> [Dataset section]:
Start of Block

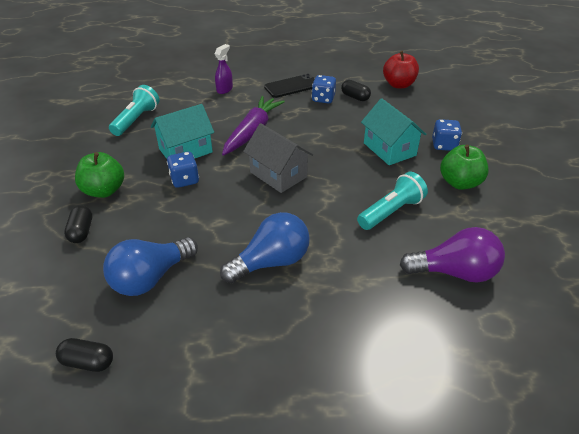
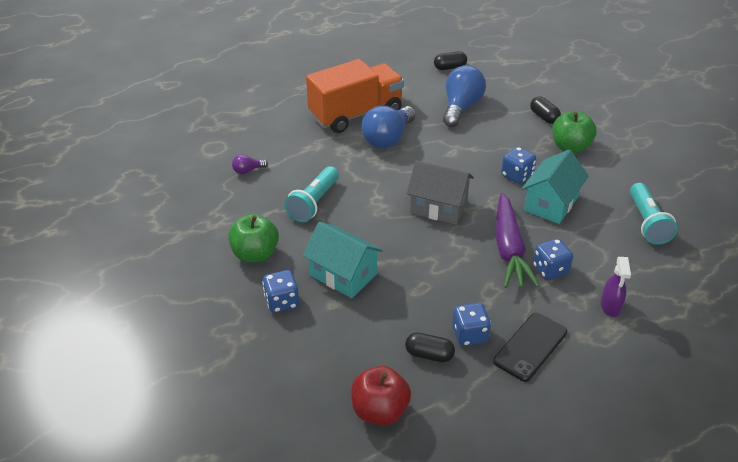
camera: 155 degrees right, 0 degrees up
(238, 114) = (550, 270): none -> blue dice
(285, 316) = (356, 114): none -> orange truck
(454, 272) = (248, 171): purple light bulb -> purple light bulb, size x0.46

End of Block

> [Task brief]:
Reproduce all the data as it stands. The pictures are not part of the copy.

> [Expected answer]:
camera: 155 degrees right, 0 degrees up
(238, 114) = (550, 270): none -> blue dice
(285, 316) = (356, 114): none -> orange truck
(454, 272) = (248, 171): purple light bulb -> purple light bulb, size x0.46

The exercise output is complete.